# Data
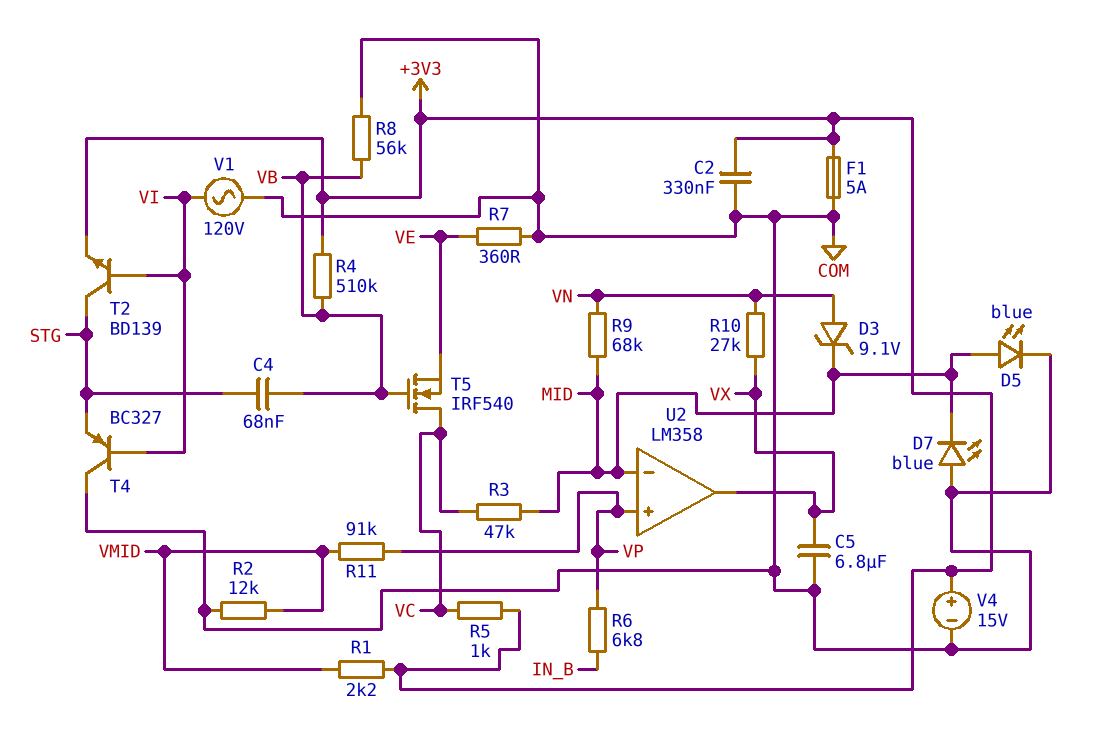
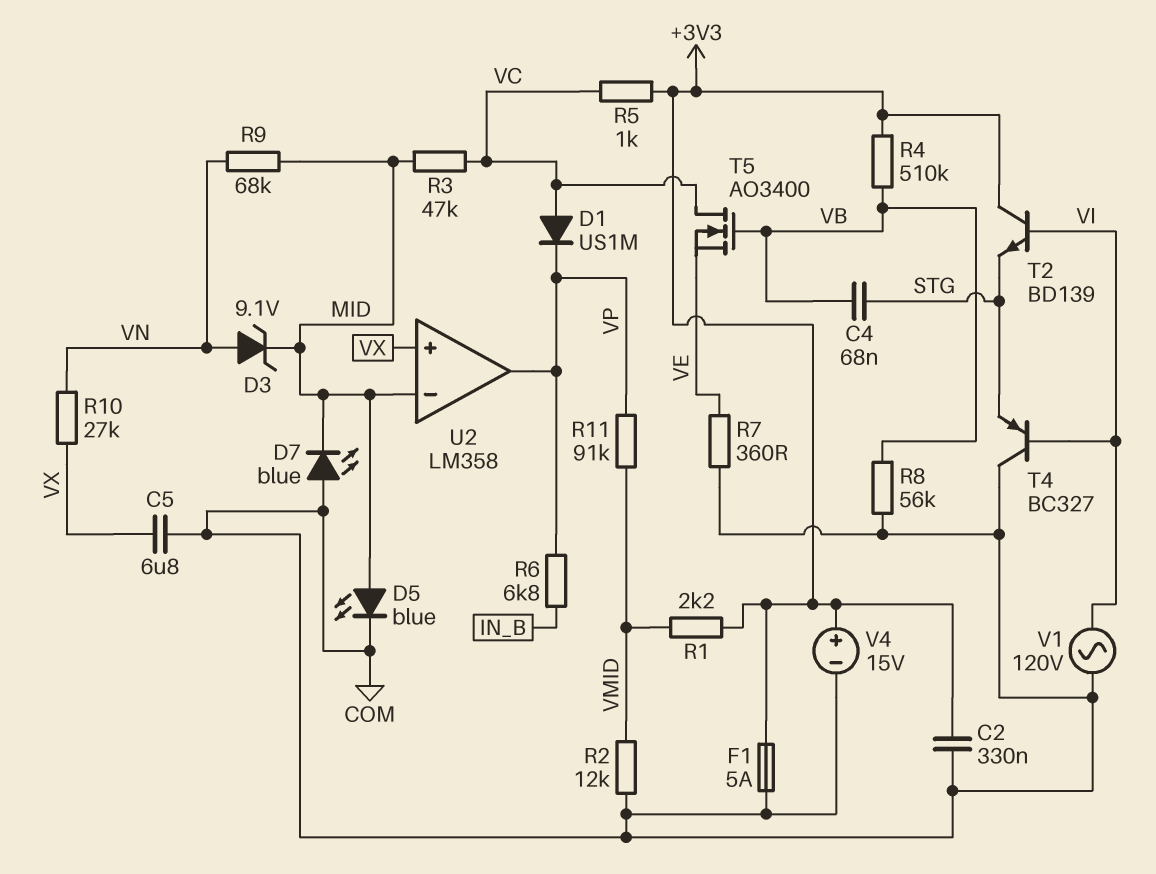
D1: none -> diode US1M (A VC, K VP)
T2: NPN BD139 (B VI, C STG, E +3V3) -> NPN BD139 (B VI, C +3V3, E STG)
T5: NMOS IRF540 (G VB, D VC, S VE) -> NMOS AO3400 (G VB, D VC, S VE)
U2 pin in+: VP -> VX
U2 pin out: VX -> VP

# Task instructions
Retype word for word the lines running from the line containing "T5: NMOS IRF540" to the end of the listing, and only those.

# The completed task
T5: NMOS IRF540 (G VB, D VC, S VE) -> NMOS AO3400 (G VB, D VC, S VE)
U2 pin in+: VP -> VX
U2 pin out: VX -> VP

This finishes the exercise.